━━ INFORMATION PROVIDED ━━

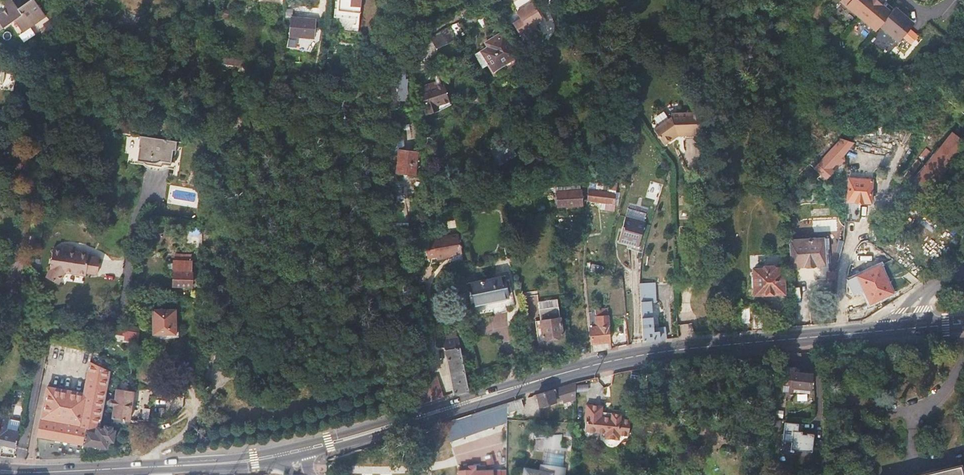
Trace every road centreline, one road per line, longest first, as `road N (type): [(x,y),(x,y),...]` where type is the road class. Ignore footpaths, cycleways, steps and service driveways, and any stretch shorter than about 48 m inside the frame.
road 1 (primary): [(896,330),(646,354),(557,375)]
road 2 (primary): [(304,455),(557,375)]
road 3 (primary): [(557,375),(302,445)]
road 4 (primary): [(143,469),(280,460)]
road 5 (primary): [(278,450),(143,469)]

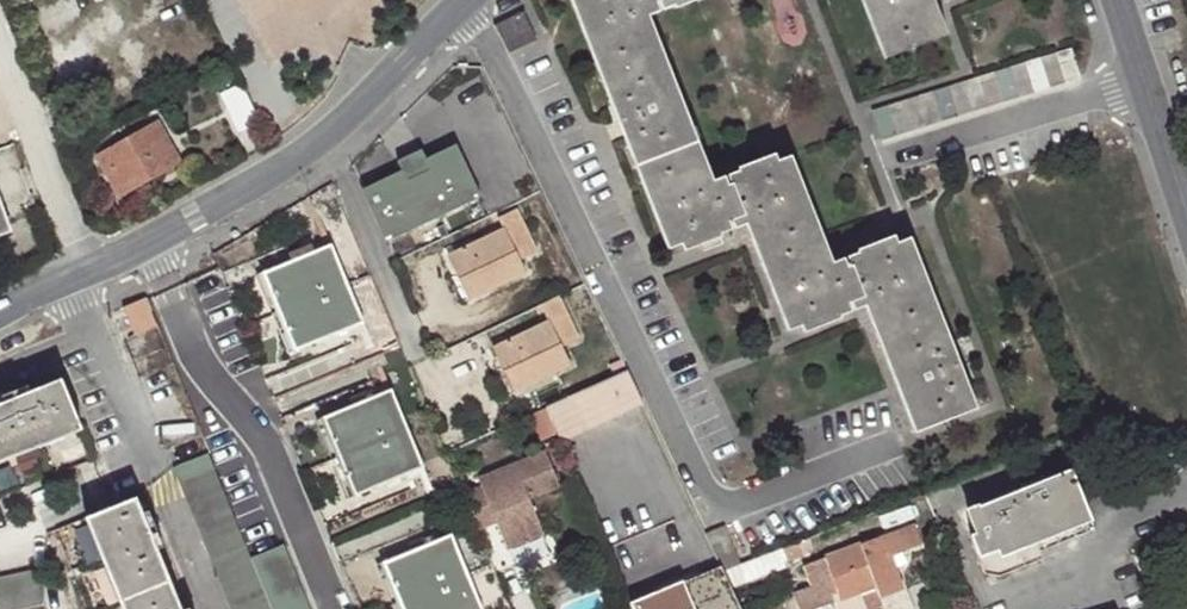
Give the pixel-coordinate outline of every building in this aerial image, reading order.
[(599,68),(660,45),(649,14),(658,10),(655,1),(658,0),(572,0),(599,68)] [(885,56),(944,34),(931,0),(864,0),(885,56)] [(537,37),(523,12),(496,25),(507,51),(537,37)] [(660,45),(599,68),(620,123),(641,177),(701,154),(660,45)] [(1080,78),(1071,48),(871,111),(880,139),(1080,78)] [(238,131),(260,121),(241,82),(219,92),(238,131)] [(97,153),(115,188),(126,181),(130,187),(178,160),(157,120),(97,153)] [(403,171),(365,188),(388,241),(480,201),(456,145),(426,158),(422,149),(398,160),(403,171)] [(701,154),(641,177),(669,249),(682,244),(695,239),(697,245),(723,236),(721,233),(734,228),(748,223),(757,248),(816,226),(790,157),(777,162),(763,167),(760,159),(738,167),(739,171),(712,182),(701,154)] [(774,154),(760,159),(763,167),(777,162),(774,154)] [(126,181),(115,188),(119,194),(130,187),(126,181)] [(8,222),(0,199),(0,225),(8,222)] [(448,253),(456,272),(463,268),(476,295),(525,271),(518,259),(537,250),(517,208),(498,216),(502,228),(448,253)] [(816,226),(757,248),(788,329),(801,324),(816,319),(819,326),(839,318),(836,312),(867,301),(879,336),(941,313),(911,235),(894,242),(882,246),(880,240),(855,249),(857,253),(844,258),(830,263),(816,226)] [(892,235),(880,240),(882,246),(894,242),(892,235)] [(684,250),(697,245),(695,239),(682,244),(684,250)] [(363,321),(331,243),(266,270),(298,348),(363,321)] [(463,268),(456,272),(470,299),(476,295),(463,268)] [(559,294),(540,304),(547,320),(493,346),(501,364),(508,360),(521,388),(568,364),(560,345),(578,336),(559,294)] [(959,361),(941,313),(879,336),(915,431),(977,408),(959,361)] [(804,332),(819,326),(816,319),(801,324),(804,332)] [(627,369),(614,343),(598,350),(611,377),(627,369)] [(514,391),(521,388),(508,360),(501,364),(514,391)] [(627,369),(611,377),(586,388),(602,422),(643,405),(627,369)] [(83,430),(61,377),(33,388),(31,383),(0,395),(0,463),(83,430)] [(602,422),(586,388),(546,406),(557,434),(560,440),(602,422)] [(423,466),(391,389),(327,414),(359,493),(423,466)] [(546,406),(528,414),(539,441),(557,434),(546,406)] [(481,486),(462,493),(476,528),(494,521),(505,548),(542,534),(528,499),(558,487),(544,451),(477,478),(481,486)] [(251,558),(209,452),(176,466),(233,608),(272,608),(251,558)] [(1071,471),(977,506),(985,530),(975,533),(971,535),(978,556),(998,548),(1000,555),(1091,520),(1071,471)] [(136,500),(87,520),(120,600),(169,581),(156,548),(161,546),(148,512),(142,515),(141,511),(136,500)] [(985,530),(977,506),(966,510),(975,533),(985,530)] [(825,557),(837,591),(840,599),(860,591),(866,608),(870,608),(882,605),(879,596),(903,588),(891,557),(921,545),(913,524),(825,557)] [(724,526),(705,535),(721,571),(741,564),(724,526)] [(451,533),(388,560),(408,608),(484,608),(451,533)] [(809,552),(804,540),(741,564),(721,571),(728,585),(809,552)] [(272,608),(309,608),(289,560),(283,544),(251,558),(272,608)] [(812,561),(823,596),(837,591),(825,557),(812,561)] [(43,604),(46,567),(0,578),(0,608),(24,608),(43,604)] [(632,608),(739,608),(728,585),(721,571),(632,608)] [(120,600),(123,608),(181,608),(169,581),(120,600)] [(860,591),(840,599),(843,608),(866,608),(860,591)]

━━━

Within the entries, find all lines holding "road" and copy each one.

Trace every road centreline, one road per line, longest first, as `road N (type): [(x,y),(x,y),...]` where type is the road class. Ignore footpaths, cycleways, steps and service driveways, and any stretch shorter than about 48 m inside the frame.
road 1 (primary): [(896,330),(646,354),(557,375)]
road 2 (primary): [(304,455),(557,375)]
road 3 (primary): [(557,375),(302,445)]
road 4 (primary): [(143,469),(280,460)]
road 5 (primary): [(278,450),(143,469)]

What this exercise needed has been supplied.